(Extracted entries begins)
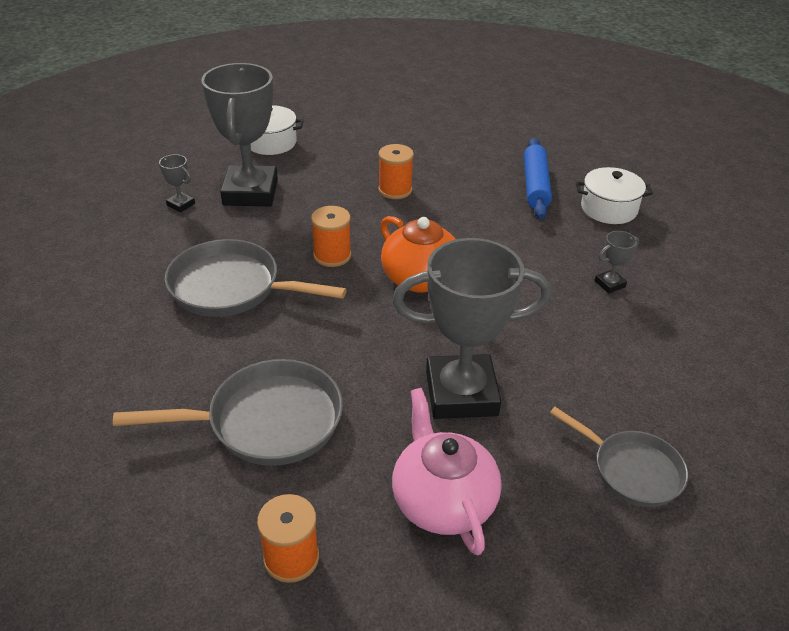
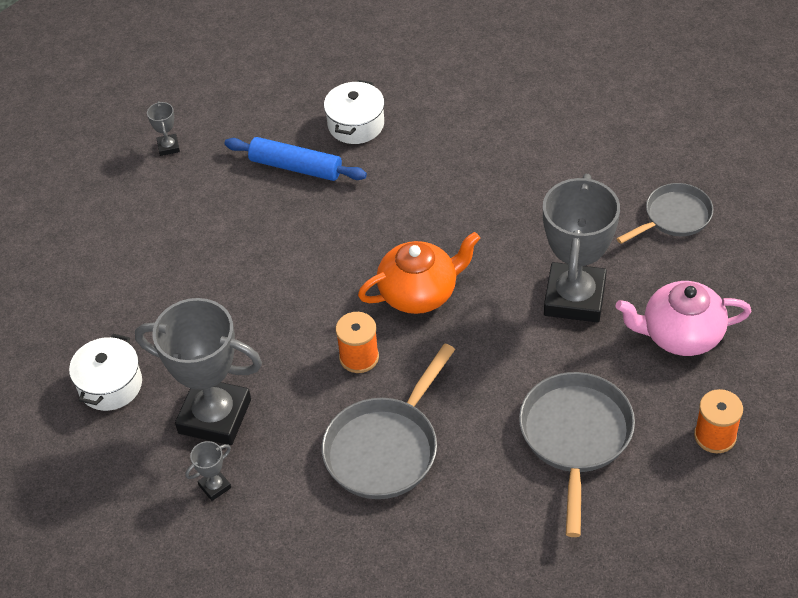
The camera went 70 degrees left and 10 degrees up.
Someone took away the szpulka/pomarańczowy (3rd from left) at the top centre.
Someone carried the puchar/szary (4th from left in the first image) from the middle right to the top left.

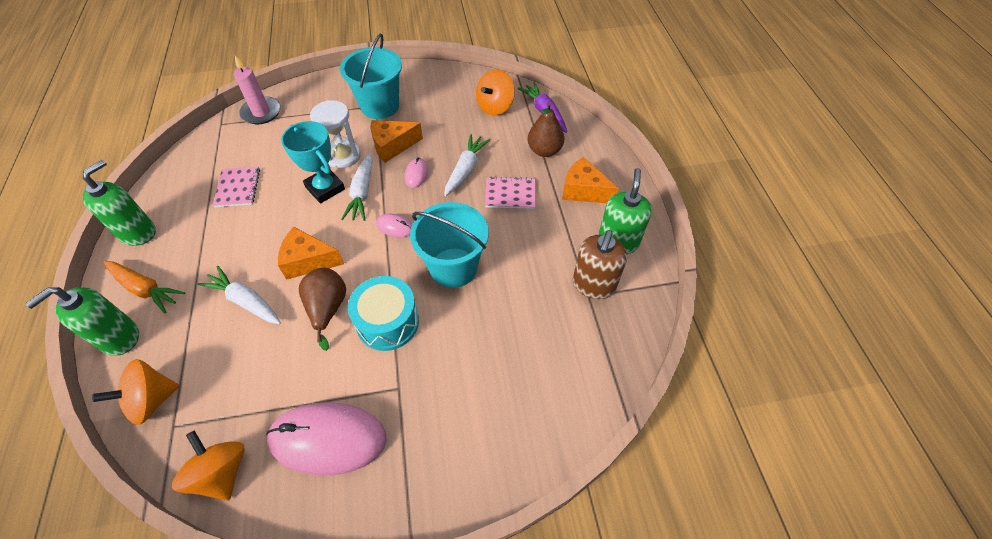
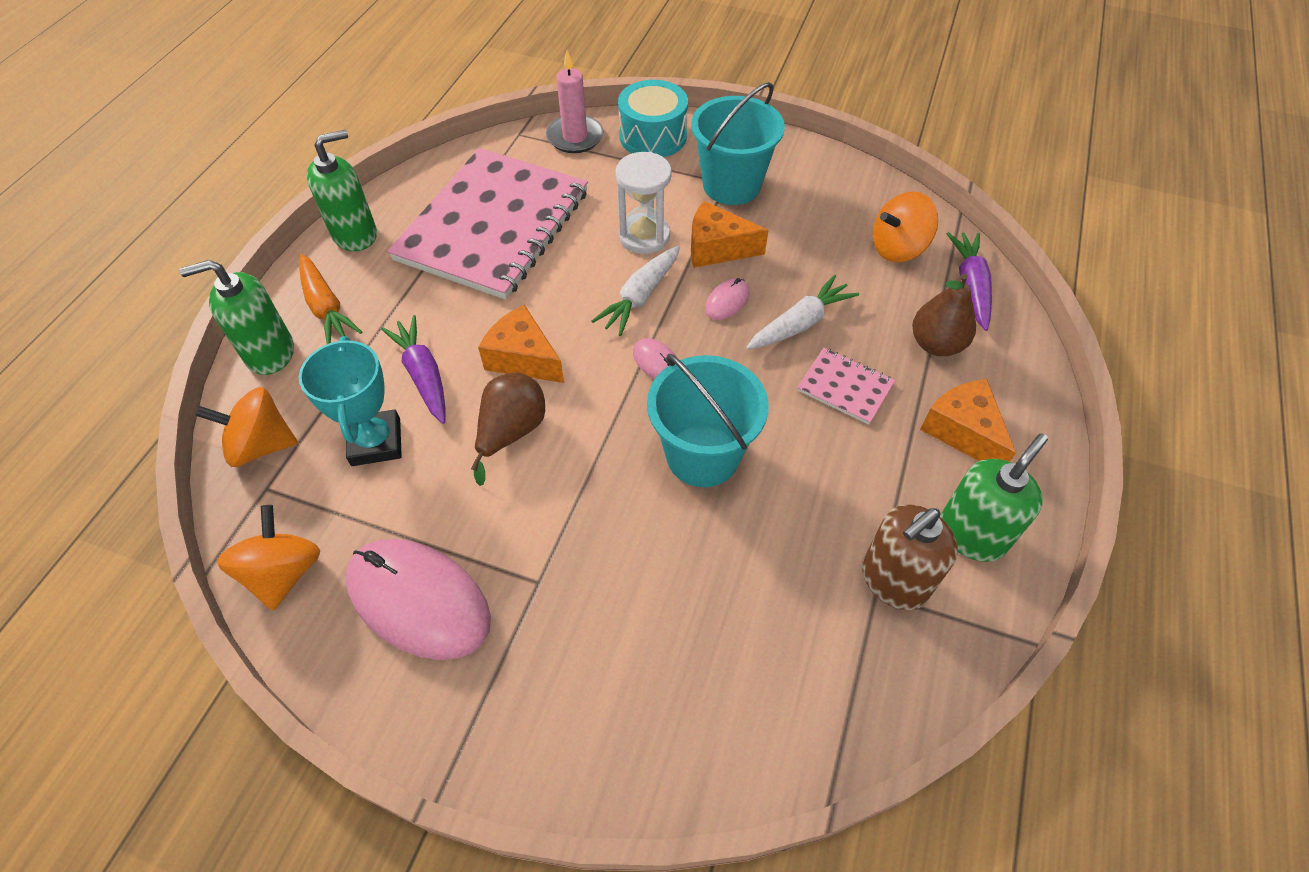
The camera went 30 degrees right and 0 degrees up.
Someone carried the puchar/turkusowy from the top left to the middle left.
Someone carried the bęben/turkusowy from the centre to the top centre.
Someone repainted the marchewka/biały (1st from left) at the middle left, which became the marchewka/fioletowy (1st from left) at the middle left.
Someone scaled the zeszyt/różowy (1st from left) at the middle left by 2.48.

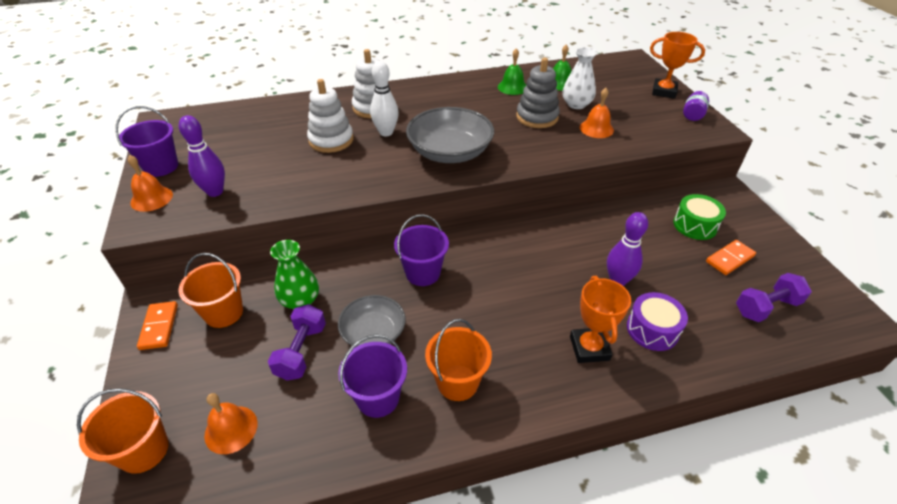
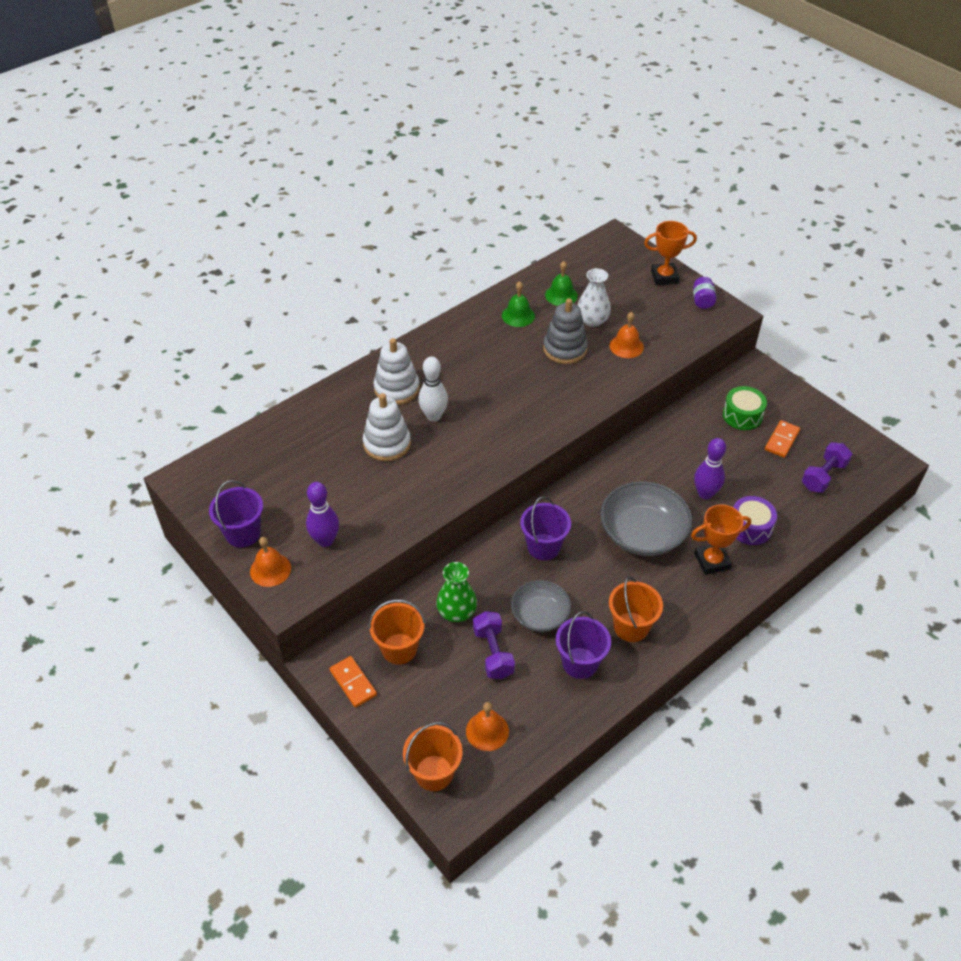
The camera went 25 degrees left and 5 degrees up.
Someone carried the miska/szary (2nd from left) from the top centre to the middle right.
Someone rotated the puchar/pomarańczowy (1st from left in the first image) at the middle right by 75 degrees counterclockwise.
(Extracted entries ends)
**Exercise directions**
Would you set down the entries exactly as given, minus their pictures?

**Task result**
The camera went 70 degrees left and 10 degrees up.
Someone took away the szpulka/pomarańczowy (3rd from left) at the top centre.
Someone carried the puchar/szary (4th from left in the first image) from the middle right to the top left.

The camera went 30 degrees right and 0 degrees up.
Someone carried the puchar/turkusowy from the top left to the middle left.
Someone carried the bęben/turkusowy from the centre to the top centre.
Someone repainted the marchewka/biały (1st from left) at the middle left, which became the marchewka/fioletowy (1st from left) at the middle left.
Someone scaled the zeszyt/różowy (1st from left) at the middle left by 2.48.

The camera went 25 degrees left and 5 degrees up.
Someone carried the miska/szary (2nd from left) from the top centre to the middle right.
Someone rotated the puchar/pomarańczowy (1st from left in the first image) at the middle right by 75 degrees counterclockwise.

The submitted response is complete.